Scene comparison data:
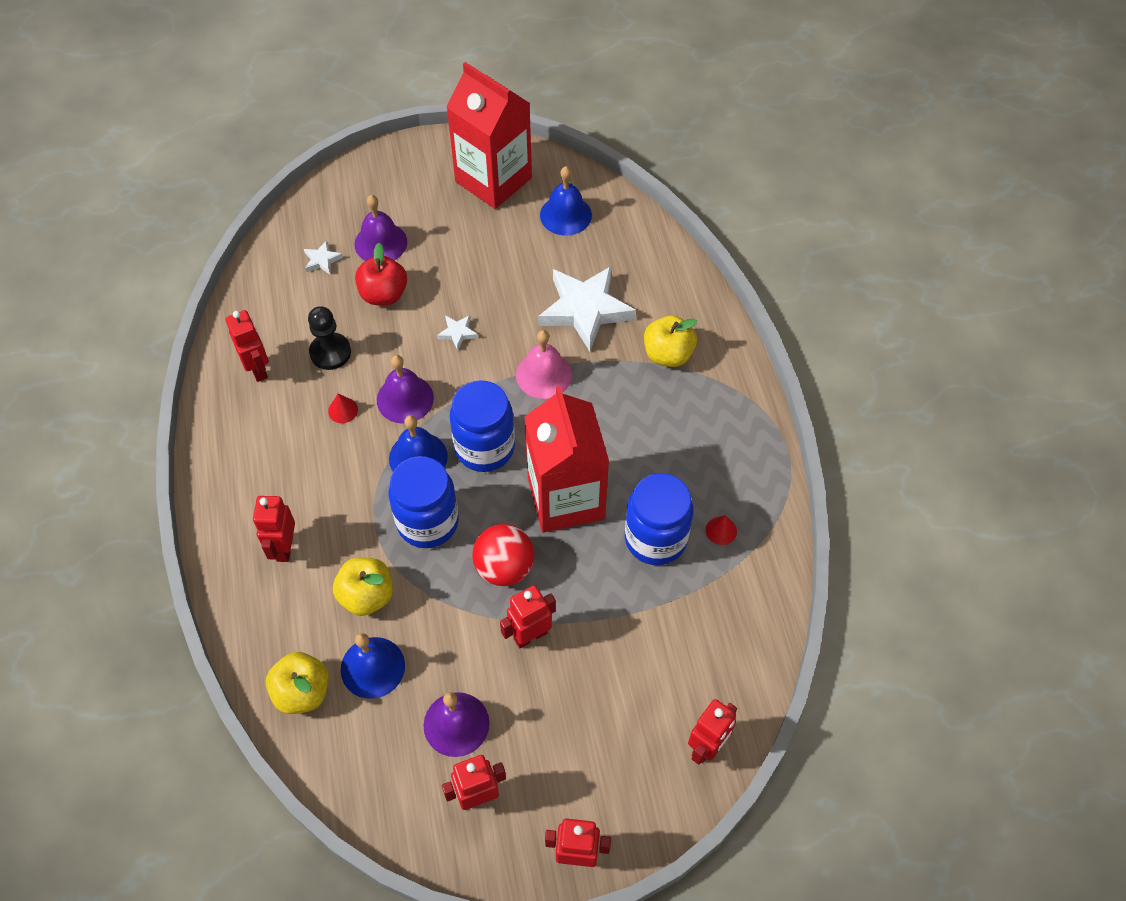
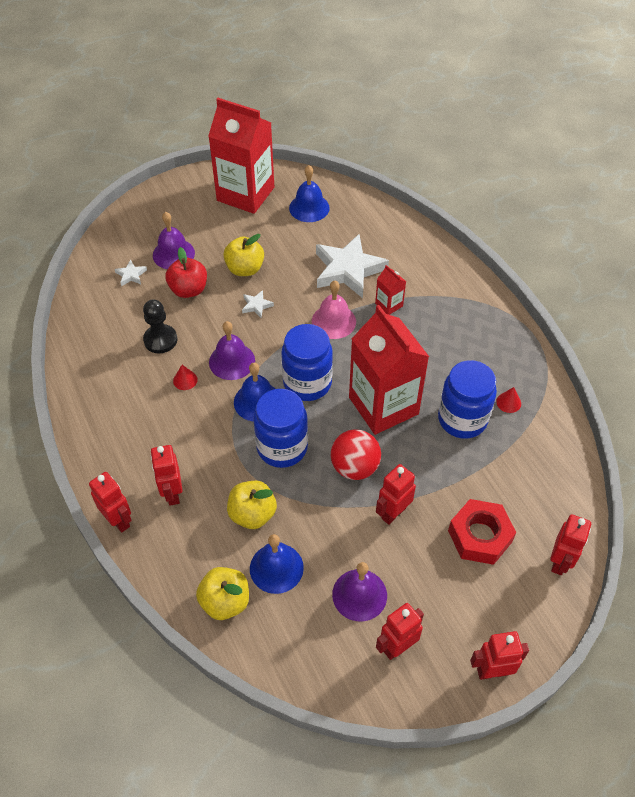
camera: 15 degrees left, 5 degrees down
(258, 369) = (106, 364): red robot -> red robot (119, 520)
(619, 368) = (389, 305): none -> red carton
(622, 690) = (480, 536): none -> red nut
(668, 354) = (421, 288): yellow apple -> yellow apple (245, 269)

▸ **YOUR OBJECTIVE**
Repeat the records in full, precisely, and keep the pictures out.

▸ **REPLY**
camera: 15 degrees left, 5 degrees down
(258, 369) = (106, 364): red robot -> red robot (119, 520)
(619, 368) = (389, 305): none -> red carton
(622, 690) = (480, 536): none -> red nut
(668, 354) = (421, 288): yellow apple -> yellow apple (245, 269)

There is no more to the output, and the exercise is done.